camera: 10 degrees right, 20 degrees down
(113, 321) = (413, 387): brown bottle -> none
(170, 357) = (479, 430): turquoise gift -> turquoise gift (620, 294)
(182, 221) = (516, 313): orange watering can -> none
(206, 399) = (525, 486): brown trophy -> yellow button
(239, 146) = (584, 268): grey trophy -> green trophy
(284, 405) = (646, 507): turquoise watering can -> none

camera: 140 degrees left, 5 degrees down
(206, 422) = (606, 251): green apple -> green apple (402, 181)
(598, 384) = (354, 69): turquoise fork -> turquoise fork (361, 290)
☆ ☆ ☆ ☆
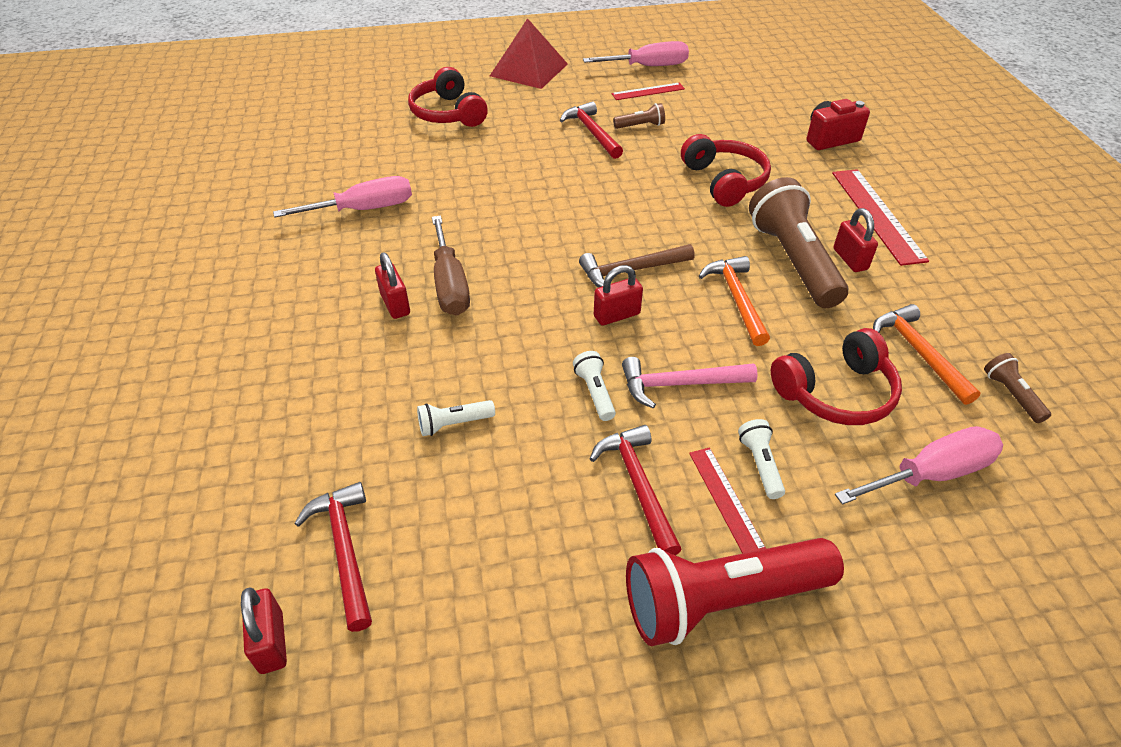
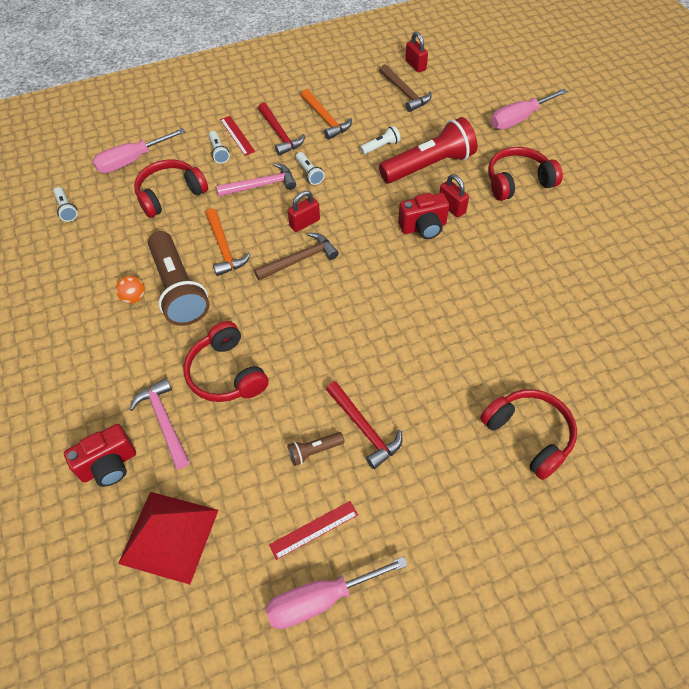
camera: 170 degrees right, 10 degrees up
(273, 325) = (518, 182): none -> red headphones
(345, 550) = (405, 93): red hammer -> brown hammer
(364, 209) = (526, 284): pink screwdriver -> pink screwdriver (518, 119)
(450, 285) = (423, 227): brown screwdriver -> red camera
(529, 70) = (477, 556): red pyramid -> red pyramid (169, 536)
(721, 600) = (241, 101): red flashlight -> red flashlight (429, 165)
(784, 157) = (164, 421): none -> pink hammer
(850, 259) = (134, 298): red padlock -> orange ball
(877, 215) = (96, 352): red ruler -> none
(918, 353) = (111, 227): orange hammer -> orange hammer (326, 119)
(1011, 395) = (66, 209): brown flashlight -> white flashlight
☆ ☆ ☆ ☆
Give back exactly the lines above, from the line containing "(239, 146) = (584, 268): grey" through the line containing "(598, 384) = (354, 69): turquoise", with both end lines and nothing more.

(239, 146) = (584, 268): grey trophy -> green trophy
(284, 405) = (646, 507): turquoise watering can -> none

camera: 140 degrees left, 5 degrees down
(206, 422) = (606, 251): green apple -> green apple (402, 181)
(598, 384) = (354, 69): turquoise fork -> turquoise fork (361, 290)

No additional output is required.